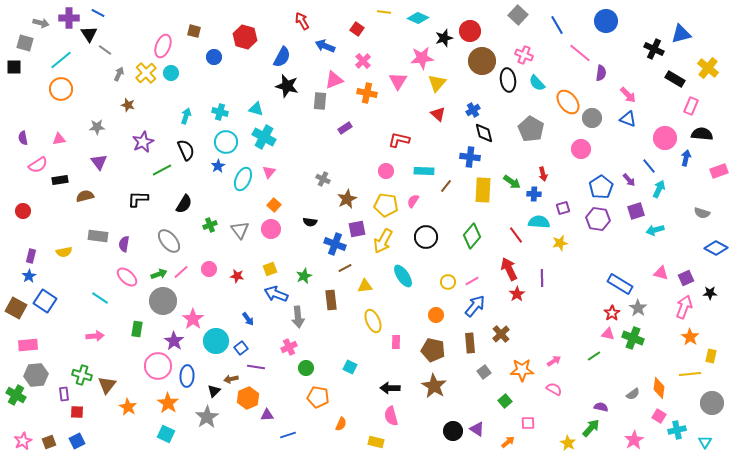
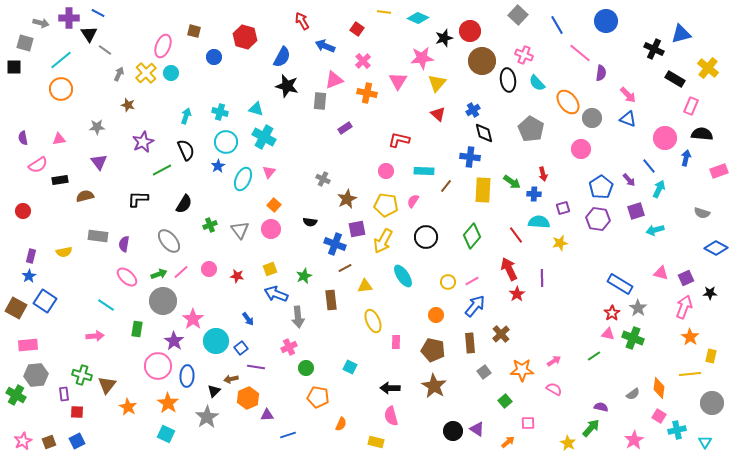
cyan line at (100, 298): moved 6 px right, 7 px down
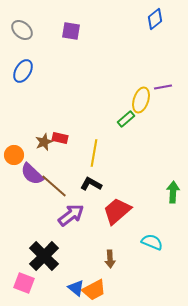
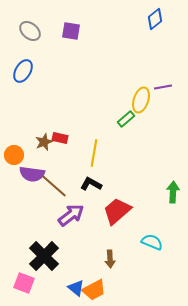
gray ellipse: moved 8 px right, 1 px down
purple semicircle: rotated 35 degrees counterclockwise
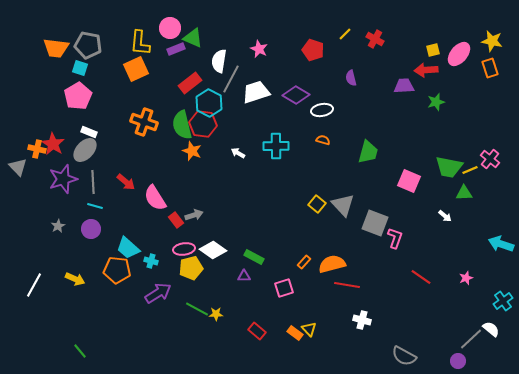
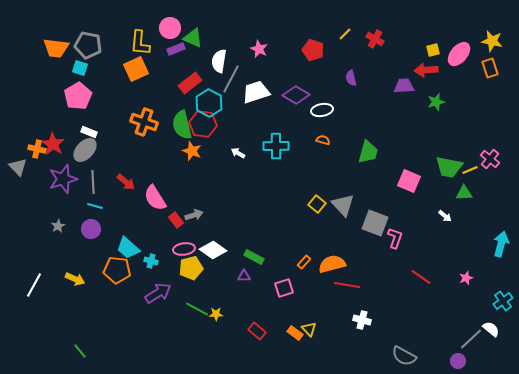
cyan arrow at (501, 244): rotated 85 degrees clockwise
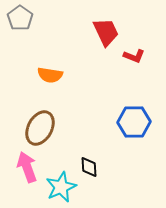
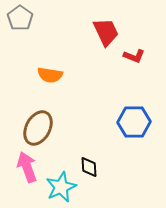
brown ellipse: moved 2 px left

━━━━━━━━

TASK INSTRUCTIONS ->
Give back the entries above exactly as they stand. Leave the images out.

PROBLEM SOLUTION ->
cyan line at (100, 298): moved 6 px right, 7 px down
gray ellipse: moved 8 px right, 1 px down
purple semicircle: rotated 35 degrees counterclockwise
cyan arrow at (501, 244): rotated 85 degrees clockwise
brown ellipse: moved 2 px left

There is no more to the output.